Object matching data
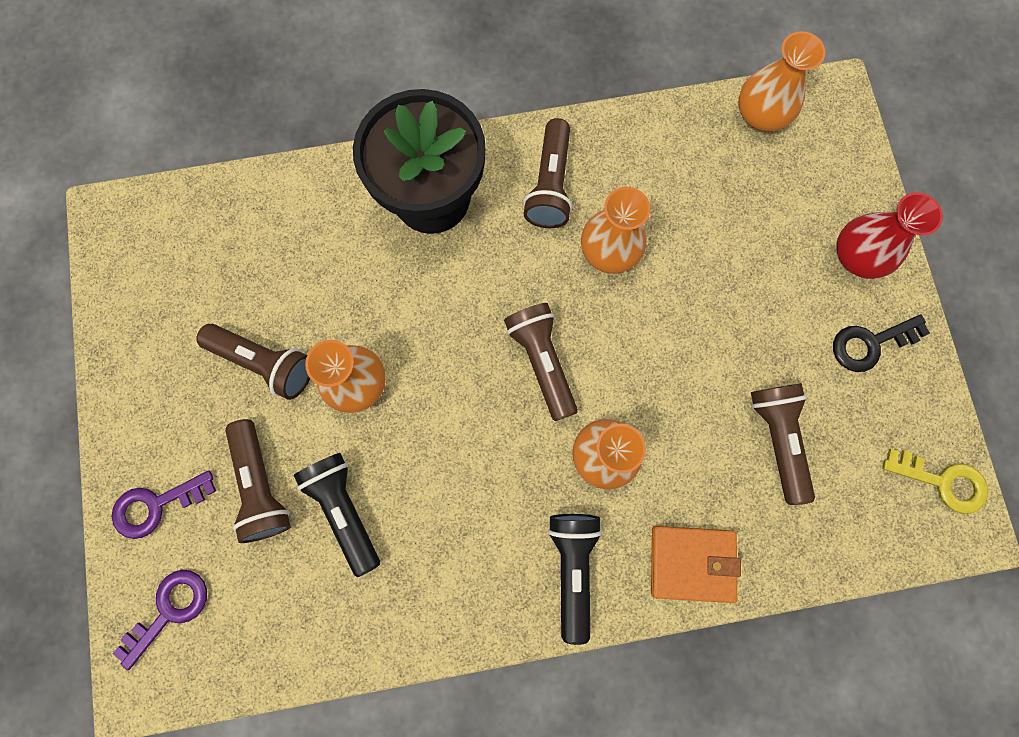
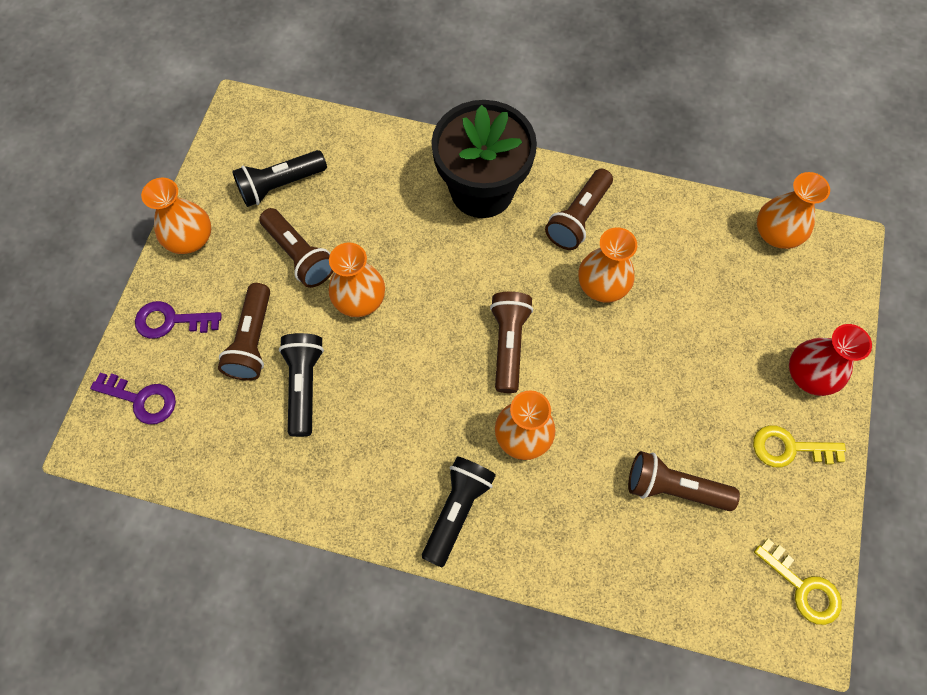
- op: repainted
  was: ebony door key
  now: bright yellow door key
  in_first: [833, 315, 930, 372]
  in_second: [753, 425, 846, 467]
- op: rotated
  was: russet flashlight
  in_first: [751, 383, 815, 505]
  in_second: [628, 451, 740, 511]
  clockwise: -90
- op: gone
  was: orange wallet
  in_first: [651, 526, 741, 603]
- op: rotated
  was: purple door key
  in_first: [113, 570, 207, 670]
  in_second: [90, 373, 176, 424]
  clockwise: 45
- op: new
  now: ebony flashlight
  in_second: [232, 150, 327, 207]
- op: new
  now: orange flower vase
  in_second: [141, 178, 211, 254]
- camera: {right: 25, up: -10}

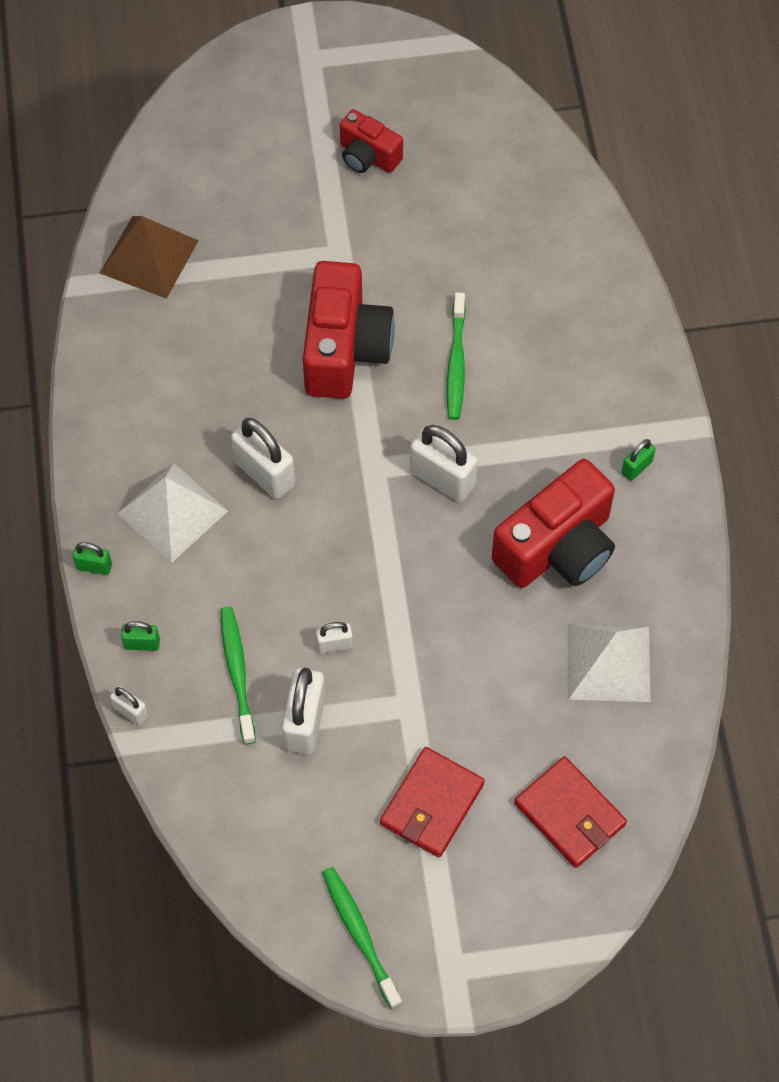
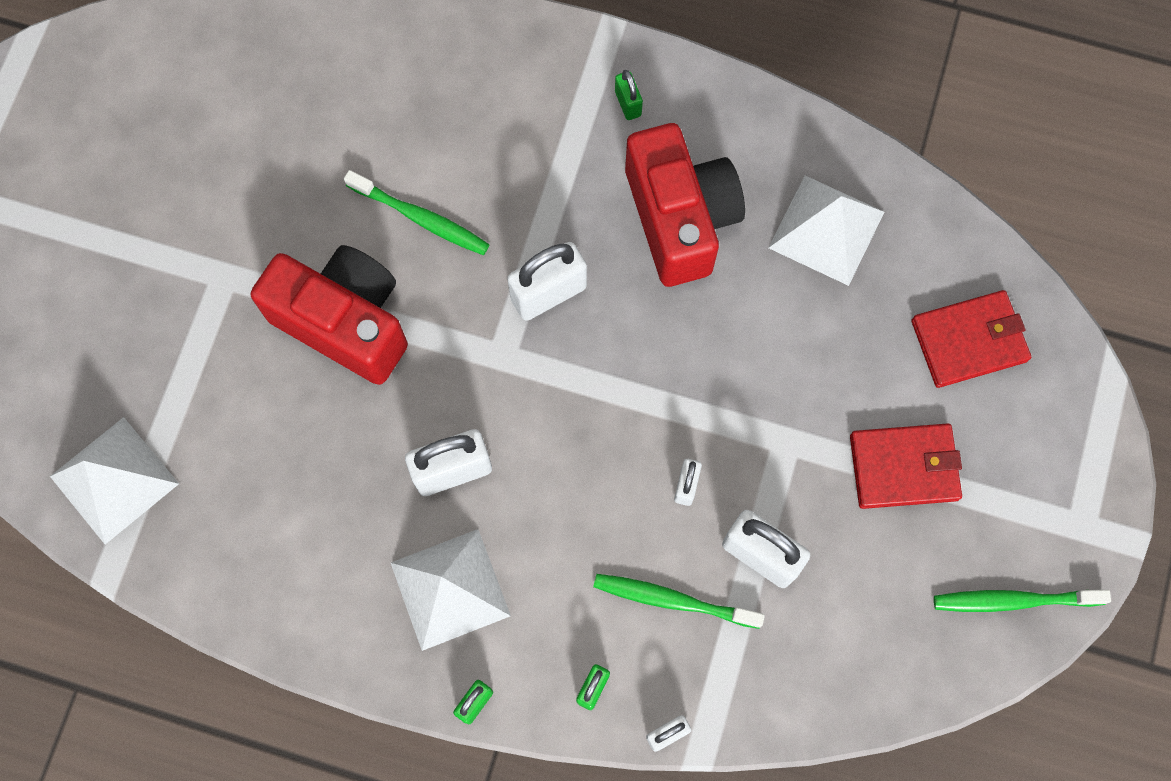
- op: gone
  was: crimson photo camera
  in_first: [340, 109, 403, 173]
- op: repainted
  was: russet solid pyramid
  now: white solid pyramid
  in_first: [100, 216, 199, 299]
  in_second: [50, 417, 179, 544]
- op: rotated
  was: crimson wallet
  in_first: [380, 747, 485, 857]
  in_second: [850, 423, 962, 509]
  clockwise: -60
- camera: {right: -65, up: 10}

» What the task requires
Write out again only the lines from the line that contains "in_second: [753, 425, 846, 467]" through the last line of the records, both ends included, without any of the pictures.

» Task answer
  in_second: [753, 425, 846, 467]
- op: rotated
  was: russet flashlight
  in_first: [751, 383, 815, 505]
  in_second: [628, 451, 740, 511]
  clockwise: -90
- op: gone
  was: orange wallet
  in_first: [651, 526, 741, 603]
- op: rotated
  was: purple door key
  in_first: [113, 570, 207, 670]
  in_second: [90, 373, 176, 424]
  clockwise: 45
- op: new
  now: ebony flashlight
  in_second: [232, 150, 327, 207]
- op: new
  now: orange flower vase
  in_second: [141, 178, 211, 254]
- camera: {right: 25, up: -10}

- op: gone
  was: crimson photo camera
  in_first: [340, 109, 403, 173]
- op: repainted
  was: russet solid pyramid
  now: white solid pyramid
  in_first: [100, 216, 199, 299]
  in_second: [50, 417, 179, 544]
- op: rotated
  was: crimson wallet
  in_first: [380, 747, 485, 857]
  in_second: [850, 423, 962, 509]
  clockwise: -60
- camera: {right: -65, up: 10}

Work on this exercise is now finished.